Segment Start: Given data

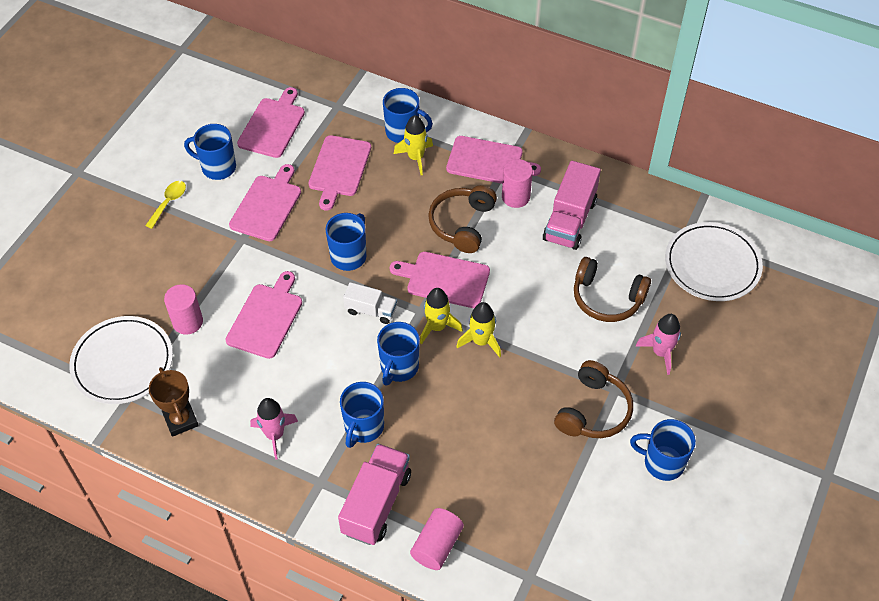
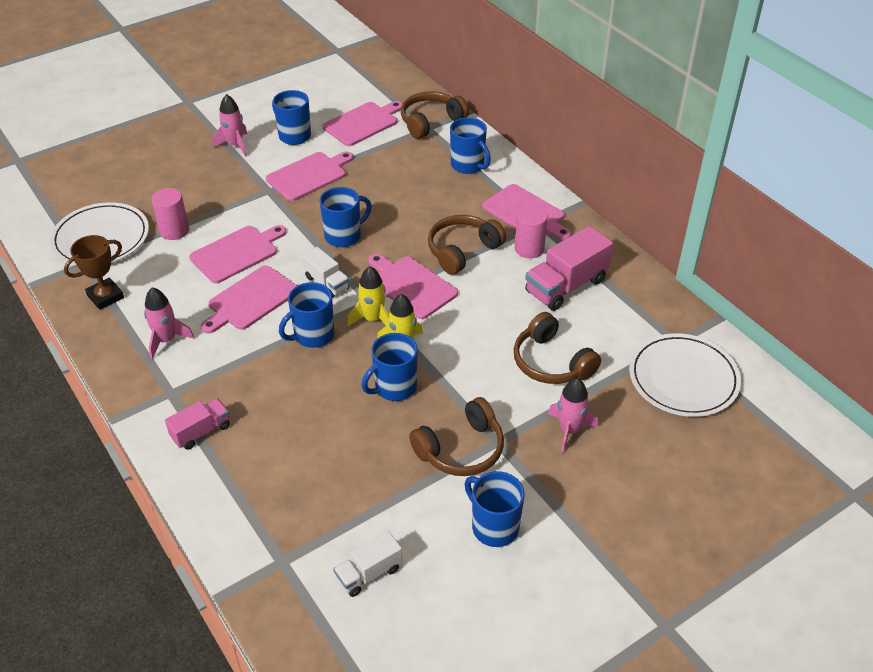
camera: 30 degrees right, 10 degrees down
(168, 203) = (235, 145): yellow spoon -> pink rocket
(181, 420) = (105, 297): brown trophy -> brown trophy turned 45 degrees clockwise
(335, 97) = (431, 122): none -> brown headphones
(339, 169) = (390, 171): pink cutting board -> pink cutting board (250, 300)
(363, 427) = (243, 367): blue mug -> blue mug (394, 387)
(376, 503) = (201, 432): pink truck -> pink truck, size x0.59
(415, 158) = (463, 187): yellow rocket -> none
(437, 545) = (222, 491): pink cylinder -> none
(600, 550) = (369, 573): none -> white truck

Segment End: Given data

**What you have to do:** Lines above holding "brown": give their count, nothing more.

**Answer space:** 2